▶ [Source information]:
* * *

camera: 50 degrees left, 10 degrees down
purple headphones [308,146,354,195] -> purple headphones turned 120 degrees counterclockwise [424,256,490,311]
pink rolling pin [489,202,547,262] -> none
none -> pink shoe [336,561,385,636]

* * *

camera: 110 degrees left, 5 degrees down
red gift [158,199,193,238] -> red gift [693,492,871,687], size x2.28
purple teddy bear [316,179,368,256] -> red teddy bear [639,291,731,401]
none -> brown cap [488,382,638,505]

* * *

▶ [What is required]: Within the material above, the line with "camera: 50 degrees left, 10 degrees down" opens the range and the line with "none -> pink shoe [336,561,385,636]" closes it; reproduce that range word for word.

▶ [Solution to this problem]:
camera: 50 degrees left, 10 degrees down
purple headphones [308,146,354,195] -> purple headphones turned 120 degrees counterclockwise [424,256,490,311]
pink rolling pin [489,202,547,262] -> none
none -> pink shoe [336,561,385,636]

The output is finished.